• **What to produce**
Transcribe the whole listing below. Pictures do not go in the copy.

• **Material provided**
═══
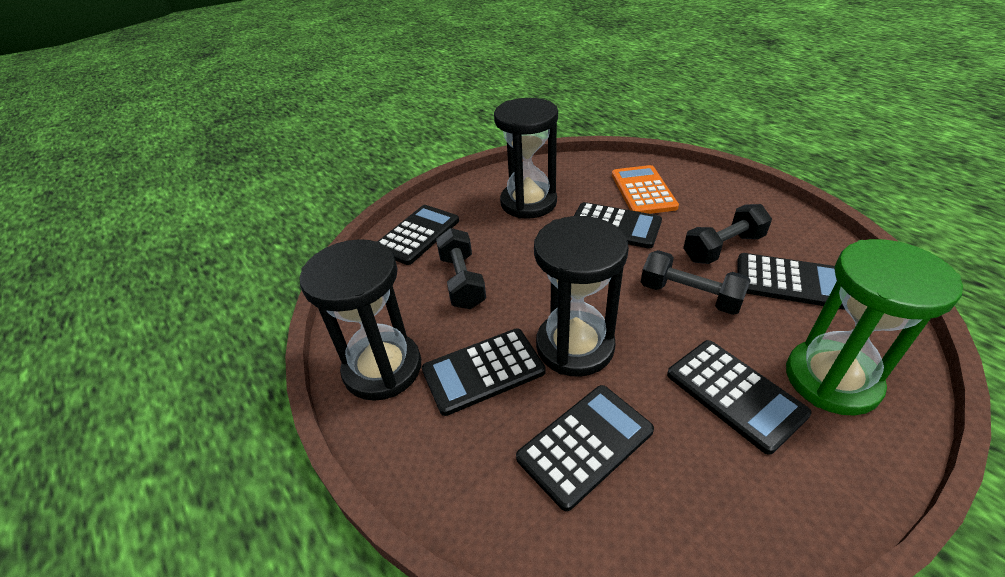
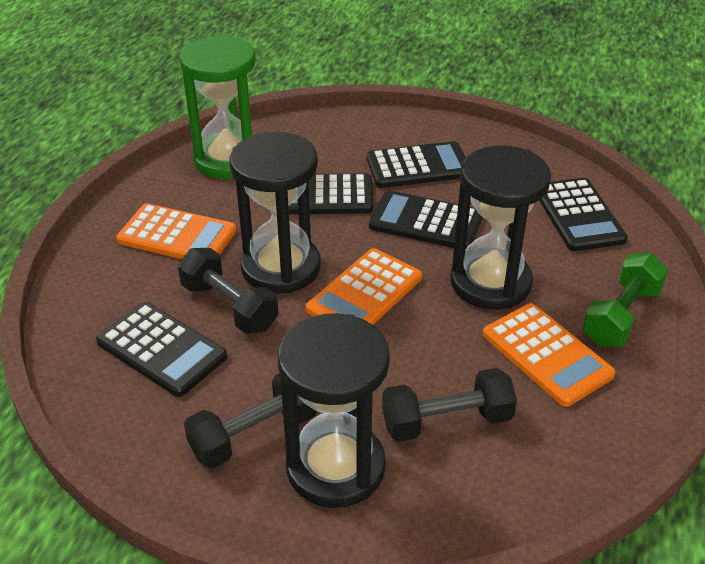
black calculator: 6 -> 5
green dumbbell: 0 -> 1
orange calculator: 1 -> 3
═══
• **Result below**
black calculator: 6 -> 5
green dumbbell: 0 -> 1
orange calculator: 1 -> 3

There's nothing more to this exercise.